- **Work instructions**: Copy out all lines from the material that contain the string "none".

- **Data**:
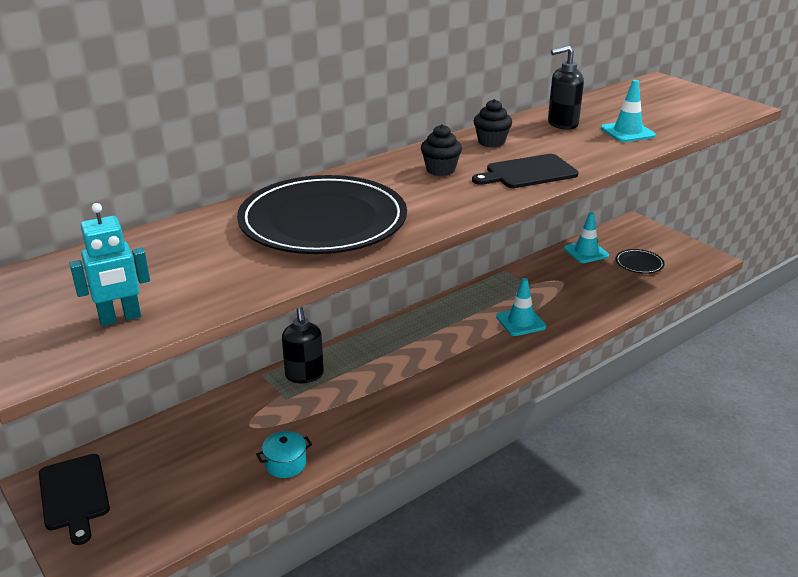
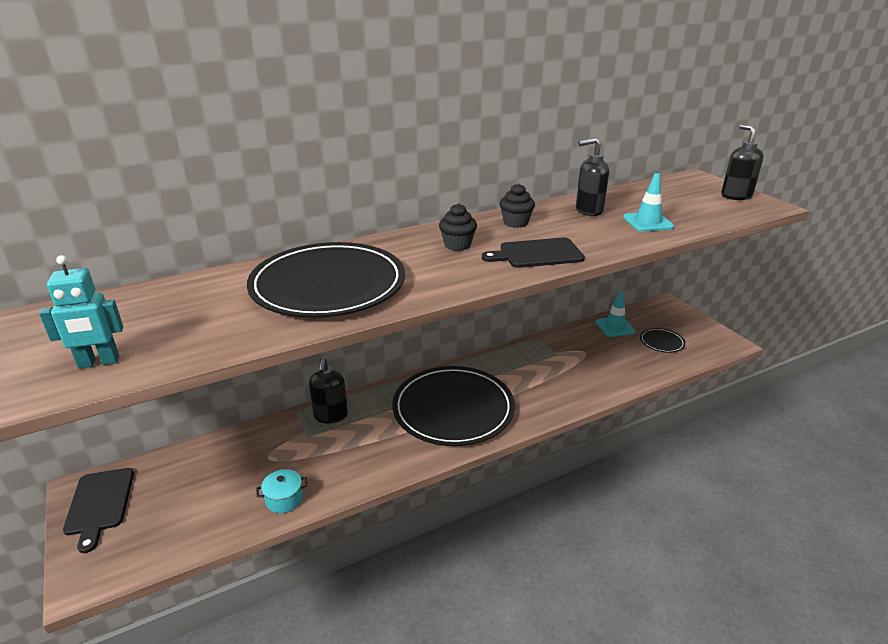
camera: 10 degrees right, 0 degrees up
(438, 353) = (453, 409): none -> black plate
(520, 322) = (536, 387): turquoise traffic cone -> none
(706, 99) = (736, 196): none -> black soap dispenser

- **Solution for this problem**:
(438, 353) = (453, 409): none -> black plate
(520, 322) = (536, 387): turquoise traffic cone -> none
(706, 99) = (736, 196): none -> black soap dispenser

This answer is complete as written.